● **GOAL OF THE EXERCISE**
Once the images are set aside, return every entry exactly.

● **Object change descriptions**

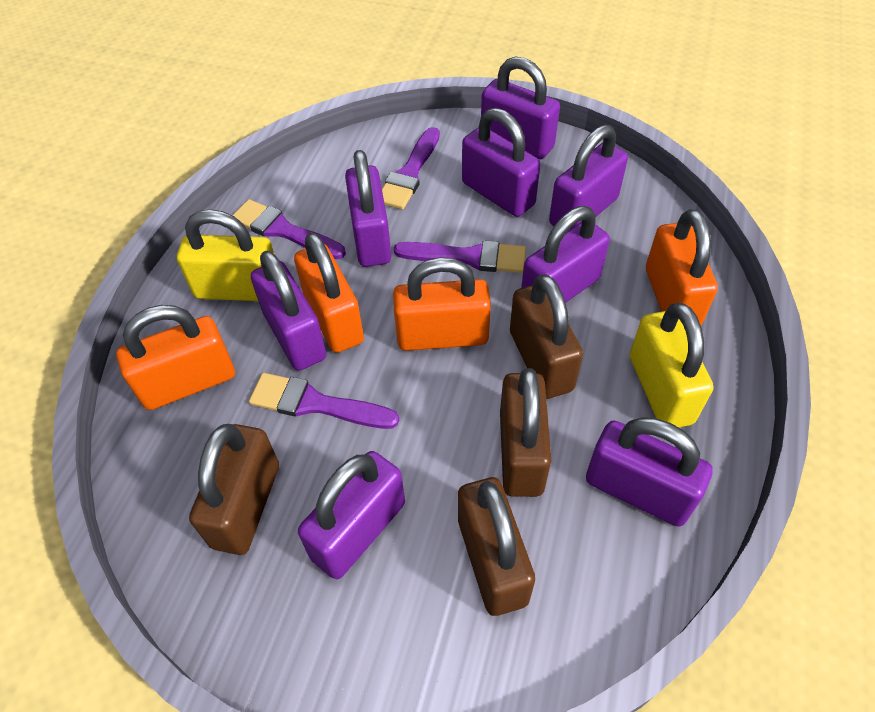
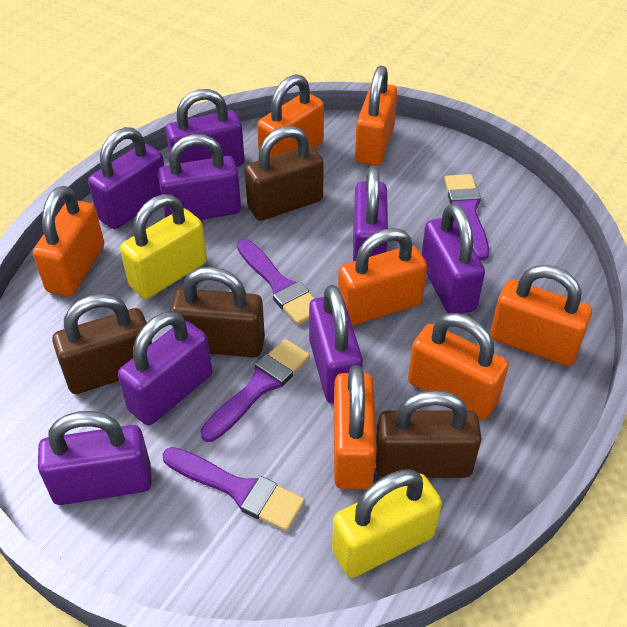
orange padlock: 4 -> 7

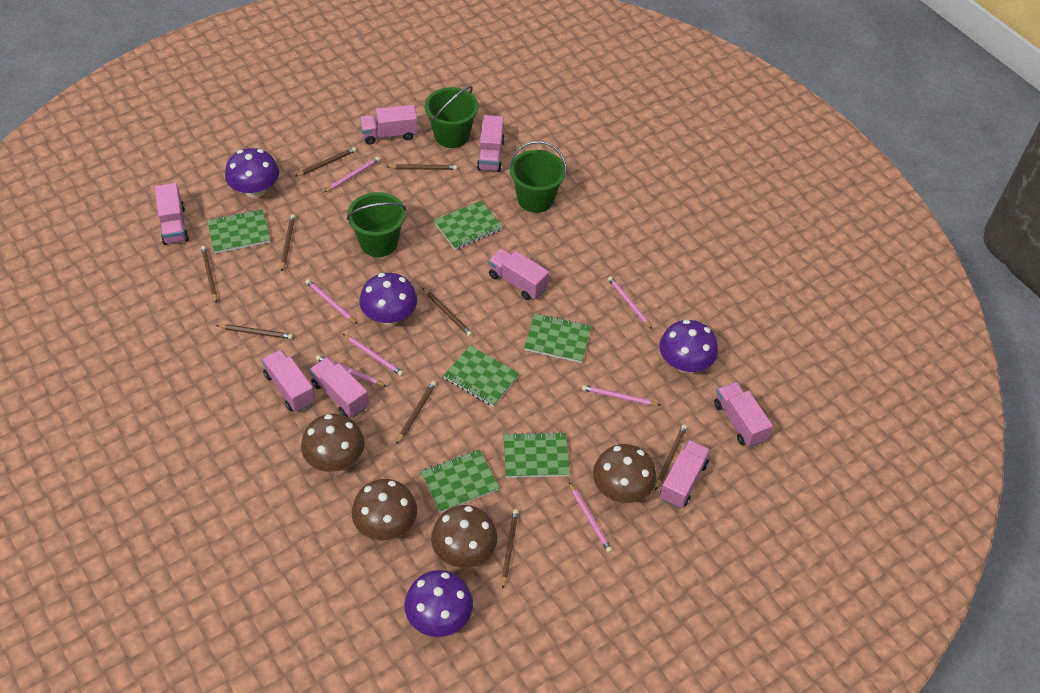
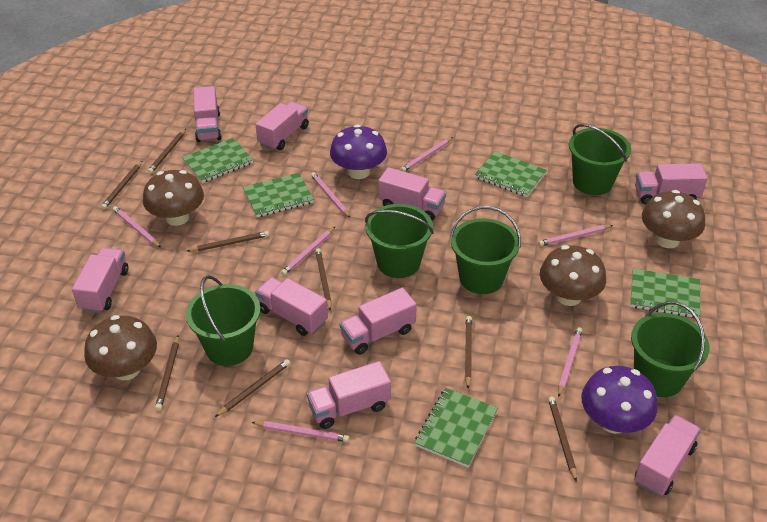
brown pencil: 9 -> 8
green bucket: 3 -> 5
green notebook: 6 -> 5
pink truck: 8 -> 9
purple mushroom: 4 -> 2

● **EXERCISE RESULT**
orange padlock: 4 -> 7

brown pencil: 9 -> 8
green bucket: 3 -> 5
green notebook: 6 -> 5
pink truck: 8 -> 9
purple mushroom: 4 -> 2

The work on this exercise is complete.